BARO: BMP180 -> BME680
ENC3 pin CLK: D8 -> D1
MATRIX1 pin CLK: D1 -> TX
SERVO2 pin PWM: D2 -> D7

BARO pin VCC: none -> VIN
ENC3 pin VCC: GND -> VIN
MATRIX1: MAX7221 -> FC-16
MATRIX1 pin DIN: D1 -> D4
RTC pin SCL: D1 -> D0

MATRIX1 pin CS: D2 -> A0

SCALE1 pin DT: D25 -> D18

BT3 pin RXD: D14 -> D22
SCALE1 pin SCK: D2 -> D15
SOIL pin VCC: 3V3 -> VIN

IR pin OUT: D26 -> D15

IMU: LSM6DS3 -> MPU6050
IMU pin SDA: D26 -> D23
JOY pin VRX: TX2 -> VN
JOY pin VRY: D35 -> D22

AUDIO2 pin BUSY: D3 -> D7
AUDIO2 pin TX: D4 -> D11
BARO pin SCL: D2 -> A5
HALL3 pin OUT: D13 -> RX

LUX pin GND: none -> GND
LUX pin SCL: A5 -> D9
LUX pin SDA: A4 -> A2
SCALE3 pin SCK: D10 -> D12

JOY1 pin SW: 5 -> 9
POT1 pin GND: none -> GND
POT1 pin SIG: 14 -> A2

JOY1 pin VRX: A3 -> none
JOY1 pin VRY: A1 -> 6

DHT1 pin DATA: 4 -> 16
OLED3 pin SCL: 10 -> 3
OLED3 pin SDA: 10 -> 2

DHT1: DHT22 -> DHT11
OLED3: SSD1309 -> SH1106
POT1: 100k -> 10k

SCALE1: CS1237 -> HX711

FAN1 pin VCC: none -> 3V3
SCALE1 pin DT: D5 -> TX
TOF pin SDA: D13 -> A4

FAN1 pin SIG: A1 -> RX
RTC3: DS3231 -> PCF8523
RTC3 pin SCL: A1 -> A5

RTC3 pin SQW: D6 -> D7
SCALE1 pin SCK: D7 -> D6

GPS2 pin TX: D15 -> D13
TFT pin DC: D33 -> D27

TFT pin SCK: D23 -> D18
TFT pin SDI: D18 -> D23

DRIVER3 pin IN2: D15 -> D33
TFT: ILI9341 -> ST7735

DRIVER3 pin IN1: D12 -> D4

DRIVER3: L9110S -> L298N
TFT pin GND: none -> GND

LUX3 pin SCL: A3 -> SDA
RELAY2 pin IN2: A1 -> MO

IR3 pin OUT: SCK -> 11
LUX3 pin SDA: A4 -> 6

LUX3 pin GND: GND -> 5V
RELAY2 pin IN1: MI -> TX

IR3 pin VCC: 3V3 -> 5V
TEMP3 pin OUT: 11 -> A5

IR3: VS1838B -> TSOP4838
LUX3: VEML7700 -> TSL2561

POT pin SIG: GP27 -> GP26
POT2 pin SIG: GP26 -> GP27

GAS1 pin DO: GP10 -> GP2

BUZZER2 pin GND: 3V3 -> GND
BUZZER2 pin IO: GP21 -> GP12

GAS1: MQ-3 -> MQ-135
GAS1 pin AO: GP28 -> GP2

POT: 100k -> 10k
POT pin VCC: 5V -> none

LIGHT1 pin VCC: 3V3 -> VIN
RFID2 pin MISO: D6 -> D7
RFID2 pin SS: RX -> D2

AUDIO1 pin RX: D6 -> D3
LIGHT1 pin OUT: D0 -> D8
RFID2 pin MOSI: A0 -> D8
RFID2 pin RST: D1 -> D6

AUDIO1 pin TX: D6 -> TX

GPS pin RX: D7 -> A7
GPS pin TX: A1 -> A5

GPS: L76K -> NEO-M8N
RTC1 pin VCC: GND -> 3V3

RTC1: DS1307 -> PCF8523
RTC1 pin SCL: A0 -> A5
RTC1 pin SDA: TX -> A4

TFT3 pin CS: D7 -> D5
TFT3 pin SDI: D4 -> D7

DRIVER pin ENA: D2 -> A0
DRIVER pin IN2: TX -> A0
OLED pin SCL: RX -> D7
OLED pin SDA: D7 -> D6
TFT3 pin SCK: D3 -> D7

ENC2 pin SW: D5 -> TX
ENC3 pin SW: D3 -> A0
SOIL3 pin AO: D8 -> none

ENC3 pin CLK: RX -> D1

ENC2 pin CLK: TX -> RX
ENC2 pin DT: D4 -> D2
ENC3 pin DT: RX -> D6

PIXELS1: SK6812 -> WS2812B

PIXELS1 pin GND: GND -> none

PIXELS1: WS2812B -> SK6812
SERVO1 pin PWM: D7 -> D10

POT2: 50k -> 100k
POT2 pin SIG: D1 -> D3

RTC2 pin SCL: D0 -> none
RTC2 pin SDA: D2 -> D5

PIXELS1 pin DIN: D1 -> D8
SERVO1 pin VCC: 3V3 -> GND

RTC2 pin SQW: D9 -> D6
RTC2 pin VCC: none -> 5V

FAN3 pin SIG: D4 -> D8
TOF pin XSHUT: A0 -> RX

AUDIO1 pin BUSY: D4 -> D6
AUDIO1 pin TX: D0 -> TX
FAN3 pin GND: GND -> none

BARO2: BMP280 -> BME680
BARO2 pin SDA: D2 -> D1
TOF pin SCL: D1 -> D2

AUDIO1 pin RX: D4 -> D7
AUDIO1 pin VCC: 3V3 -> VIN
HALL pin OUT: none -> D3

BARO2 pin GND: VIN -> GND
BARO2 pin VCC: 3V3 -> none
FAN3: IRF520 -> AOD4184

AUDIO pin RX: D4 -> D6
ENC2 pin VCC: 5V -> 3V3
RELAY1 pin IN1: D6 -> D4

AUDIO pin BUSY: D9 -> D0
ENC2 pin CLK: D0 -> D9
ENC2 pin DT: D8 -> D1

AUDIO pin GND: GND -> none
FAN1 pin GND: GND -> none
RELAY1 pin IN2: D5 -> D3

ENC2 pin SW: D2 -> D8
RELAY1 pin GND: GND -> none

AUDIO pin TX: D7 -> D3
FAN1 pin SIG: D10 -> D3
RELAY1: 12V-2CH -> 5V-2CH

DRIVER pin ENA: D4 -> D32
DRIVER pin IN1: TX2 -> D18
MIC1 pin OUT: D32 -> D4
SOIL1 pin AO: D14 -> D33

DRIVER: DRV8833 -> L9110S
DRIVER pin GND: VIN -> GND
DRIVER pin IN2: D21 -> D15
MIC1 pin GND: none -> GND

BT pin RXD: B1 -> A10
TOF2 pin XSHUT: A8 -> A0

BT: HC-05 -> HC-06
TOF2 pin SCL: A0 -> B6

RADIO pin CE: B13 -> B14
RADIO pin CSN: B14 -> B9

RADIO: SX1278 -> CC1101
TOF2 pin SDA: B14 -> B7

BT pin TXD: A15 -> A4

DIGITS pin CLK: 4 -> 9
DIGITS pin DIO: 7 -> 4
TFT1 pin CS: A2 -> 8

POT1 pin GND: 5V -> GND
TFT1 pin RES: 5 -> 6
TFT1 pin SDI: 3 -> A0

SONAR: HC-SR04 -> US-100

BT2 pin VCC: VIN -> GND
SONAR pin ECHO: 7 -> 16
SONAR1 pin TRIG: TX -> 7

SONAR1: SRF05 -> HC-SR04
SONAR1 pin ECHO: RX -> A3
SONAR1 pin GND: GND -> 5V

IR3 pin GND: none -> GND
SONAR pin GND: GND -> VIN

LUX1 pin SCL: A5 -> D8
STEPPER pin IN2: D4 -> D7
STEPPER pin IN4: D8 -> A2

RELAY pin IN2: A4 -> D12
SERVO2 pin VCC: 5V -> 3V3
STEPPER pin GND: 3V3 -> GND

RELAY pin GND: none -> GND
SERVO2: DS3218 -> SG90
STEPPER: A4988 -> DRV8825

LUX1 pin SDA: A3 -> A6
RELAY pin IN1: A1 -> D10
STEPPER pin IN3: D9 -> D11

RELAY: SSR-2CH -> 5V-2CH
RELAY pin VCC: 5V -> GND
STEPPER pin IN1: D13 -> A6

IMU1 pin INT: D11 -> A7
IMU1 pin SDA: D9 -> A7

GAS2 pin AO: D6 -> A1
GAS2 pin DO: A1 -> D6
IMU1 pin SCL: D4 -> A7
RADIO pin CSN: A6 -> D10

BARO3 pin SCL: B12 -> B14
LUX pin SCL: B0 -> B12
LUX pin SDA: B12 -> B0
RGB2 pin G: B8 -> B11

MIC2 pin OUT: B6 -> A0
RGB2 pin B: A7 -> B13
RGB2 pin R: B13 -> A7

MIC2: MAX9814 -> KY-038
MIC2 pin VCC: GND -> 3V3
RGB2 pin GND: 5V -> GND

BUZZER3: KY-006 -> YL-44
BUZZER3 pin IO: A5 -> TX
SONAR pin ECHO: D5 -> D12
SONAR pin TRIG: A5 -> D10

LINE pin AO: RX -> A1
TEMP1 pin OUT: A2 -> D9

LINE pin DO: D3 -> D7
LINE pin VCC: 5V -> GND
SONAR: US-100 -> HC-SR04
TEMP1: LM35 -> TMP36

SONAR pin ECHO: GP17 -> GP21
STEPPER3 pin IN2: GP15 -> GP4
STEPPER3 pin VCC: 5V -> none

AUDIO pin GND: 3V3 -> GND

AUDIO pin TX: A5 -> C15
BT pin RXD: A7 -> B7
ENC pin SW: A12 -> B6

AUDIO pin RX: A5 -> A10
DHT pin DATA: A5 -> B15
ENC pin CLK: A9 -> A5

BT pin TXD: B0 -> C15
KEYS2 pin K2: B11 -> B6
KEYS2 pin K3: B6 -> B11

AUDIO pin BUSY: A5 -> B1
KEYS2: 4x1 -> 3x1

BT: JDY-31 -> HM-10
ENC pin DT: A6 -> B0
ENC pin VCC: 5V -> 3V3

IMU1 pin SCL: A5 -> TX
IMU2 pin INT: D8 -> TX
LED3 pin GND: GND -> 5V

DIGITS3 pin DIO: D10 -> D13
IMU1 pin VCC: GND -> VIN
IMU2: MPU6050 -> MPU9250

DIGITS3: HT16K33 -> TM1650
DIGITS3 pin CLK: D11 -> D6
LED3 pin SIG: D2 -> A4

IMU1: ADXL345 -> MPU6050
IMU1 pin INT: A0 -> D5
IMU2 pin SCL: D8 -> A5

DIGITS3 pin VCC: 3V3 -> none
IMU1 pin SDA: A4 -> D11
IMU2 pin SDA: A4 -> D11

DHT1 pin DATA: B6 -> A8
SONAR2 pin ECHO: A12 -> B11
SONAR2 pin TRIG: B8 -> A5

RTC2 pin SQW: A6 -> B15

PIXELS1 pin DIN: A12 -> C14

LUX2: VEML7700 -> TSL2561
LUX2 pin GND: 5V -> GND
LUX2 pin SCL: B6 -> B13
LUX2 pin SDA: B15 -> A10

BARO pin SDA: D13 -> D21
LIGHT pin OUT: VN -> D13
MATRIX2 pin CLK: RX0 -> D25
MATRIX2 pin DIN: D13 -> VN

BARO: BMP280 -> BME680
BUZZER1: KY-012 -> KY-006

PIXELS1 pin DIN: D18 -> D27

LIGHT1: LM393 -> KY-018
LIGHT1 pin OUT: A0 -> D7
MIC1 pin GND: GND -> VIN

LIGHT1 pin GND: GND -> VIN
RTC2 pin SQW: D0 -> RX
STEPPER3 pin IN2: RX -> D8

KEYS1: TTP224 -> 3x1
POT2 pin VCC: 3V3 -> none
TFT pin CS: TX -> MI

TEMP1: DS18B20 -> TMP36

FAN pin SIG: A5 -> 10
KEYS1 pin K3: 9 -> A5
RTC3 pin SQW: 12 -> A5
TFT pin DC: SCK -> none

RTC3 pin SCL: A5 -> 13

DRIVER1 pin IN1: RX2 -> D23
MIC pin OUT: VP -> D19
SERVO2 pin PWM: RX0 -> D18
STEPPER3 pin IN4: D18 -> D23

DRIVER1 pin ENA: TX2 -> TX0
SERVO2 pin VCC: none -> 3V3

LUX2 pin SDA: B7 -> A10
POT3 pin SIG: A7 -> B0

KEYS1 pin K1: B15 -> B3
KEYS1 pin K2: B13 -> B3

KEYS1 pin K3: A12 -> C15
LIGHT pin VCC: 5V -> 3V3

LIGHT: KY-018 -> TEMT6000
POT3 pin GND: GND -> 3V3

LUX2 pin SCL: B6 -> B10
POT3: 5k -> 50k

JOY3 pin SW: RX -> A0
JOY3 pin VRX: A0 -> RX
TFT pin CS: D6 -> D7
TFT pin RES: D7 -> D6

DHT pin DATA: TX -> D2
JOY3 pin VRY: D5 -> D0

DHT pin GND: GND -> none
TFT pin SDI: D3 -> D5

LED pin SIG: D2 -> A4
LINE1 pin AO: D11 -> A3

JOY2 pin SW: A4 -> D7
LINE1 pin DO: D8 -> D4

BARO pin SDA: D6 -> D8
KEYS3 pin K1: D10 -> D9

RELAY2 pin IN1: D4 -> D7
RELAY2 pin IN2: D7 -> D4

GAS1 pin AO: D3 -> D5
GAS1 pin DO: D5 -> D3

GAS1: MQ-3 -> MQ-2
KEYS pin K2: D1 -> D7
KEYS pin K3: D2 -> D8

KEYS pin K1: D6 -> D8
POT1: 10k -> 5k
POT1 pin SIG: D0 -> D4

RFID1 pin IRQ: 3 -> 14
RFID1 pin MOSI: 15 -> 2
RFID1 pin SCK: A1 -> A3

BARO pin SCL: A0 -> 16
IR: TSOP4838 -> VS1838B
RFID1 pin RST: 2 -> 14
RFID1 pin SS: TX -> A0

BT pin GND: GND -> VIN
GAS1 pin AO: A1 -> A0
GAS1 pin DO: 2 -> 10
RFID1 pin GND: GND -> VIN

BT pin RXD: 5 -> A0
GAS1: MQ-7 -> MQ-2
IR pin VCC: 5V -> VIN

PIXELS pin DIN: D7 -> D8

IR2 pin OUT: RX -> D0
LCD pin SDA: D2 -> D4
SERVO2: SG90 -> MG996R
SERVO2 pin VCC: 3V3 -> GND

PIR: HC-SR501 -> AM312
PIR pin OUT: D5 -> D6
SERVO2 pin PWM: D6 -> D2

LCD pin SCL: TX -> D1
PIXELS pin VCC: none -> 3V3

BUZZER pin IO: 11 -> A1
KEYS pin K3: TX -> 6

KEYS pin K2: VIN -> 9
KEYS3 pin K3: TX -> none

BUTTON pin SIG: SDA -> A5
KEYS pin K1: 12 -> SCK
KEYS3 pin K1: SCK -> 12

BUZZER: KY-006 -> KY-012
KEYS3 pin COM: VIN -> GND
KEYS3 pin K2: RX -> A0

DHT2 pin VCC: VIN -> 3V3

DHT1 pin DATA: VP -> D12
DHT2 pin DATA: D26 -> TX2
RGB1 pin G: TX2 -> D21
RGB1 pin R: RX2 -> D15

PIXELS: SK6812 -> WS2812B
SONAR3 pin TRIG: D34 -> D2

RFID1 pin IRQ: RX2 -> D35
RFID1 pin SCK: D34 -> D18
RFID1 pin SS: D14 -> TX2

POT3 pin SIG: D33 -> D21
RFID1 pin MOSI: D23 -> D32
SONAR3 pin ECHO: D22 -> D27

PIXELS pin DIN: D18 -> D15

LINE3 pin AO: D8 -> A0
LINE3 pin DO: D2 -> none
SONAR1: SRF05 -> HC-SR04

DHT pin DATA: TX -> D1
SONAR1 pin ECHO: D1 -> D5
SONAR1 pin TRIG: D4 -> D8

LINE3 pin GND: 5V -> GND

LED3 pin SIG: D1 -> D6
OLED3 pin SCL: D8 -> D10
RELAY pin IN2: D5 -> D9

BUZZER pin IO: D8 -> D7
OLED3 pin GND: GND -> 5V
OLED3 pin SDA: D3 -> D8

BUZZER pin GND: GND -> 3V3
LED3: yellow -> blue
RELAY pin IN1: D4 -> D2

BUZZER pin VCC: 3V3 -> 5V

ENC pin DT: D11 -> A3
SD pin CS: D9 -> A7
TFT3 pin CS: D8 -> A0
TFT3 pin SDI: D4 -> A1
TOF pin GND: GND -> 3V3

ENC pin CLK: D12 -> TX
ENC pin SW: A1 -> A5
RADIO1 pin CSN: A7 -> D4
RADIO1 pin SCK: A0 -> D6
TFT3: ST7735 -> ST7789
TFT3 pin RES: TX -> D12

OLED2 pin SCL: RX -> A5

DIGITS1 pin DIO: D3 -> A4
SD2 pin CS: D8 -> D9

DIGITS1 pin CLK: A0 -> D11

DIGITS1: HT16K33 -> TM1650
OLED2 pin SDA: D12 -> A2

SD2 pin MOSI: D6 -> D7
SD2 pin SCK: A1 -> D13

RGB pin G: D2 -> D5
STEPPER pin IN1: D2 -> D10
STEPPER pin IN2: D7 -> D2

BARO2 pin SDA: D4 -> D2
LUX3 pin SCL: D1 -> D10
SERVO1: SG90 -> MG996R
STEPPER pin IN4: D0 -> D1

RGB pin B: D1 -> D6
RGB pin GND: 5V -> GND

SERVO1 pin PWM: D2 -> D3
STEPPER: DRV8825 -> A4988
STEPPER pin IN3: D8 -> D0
------------
- [Assigned task]:
Reproduce exactly the lines above from the line with "OLED pin SCL: RX -> D7" to the line with "RTC2 pin SCL: D0 -> none", including both, and add nothing.

- [Answer to this task]:
OLED pin SCL: RX -> D7
OLED pin SDA: D7 -> D6
TFT3 pin SCK: D3 -> D7

ENC2 pin SW: D5 -> TX
ENC3 pin SW: D3 -> A0
SOIL3 pin AO: D8 -> none

ENC3 pin CLK: RX -> D1

ENC2 pin CLK: TX -> RX
ENC2 pin DT: D4 -> D2
ENC3 pin DT: RX -> D6

PIXELS1: SK6812 -> WS2812B

PIXELS1 pin GND: GND -> none

PIXELS1: WS2812B -> SK6812
SERVO1 pin PWM: D7 -> D10

POT2: 50k -> 100k
POT2 pin SIG: D1 -> D3

RTC2 pin SCL: D0 -> none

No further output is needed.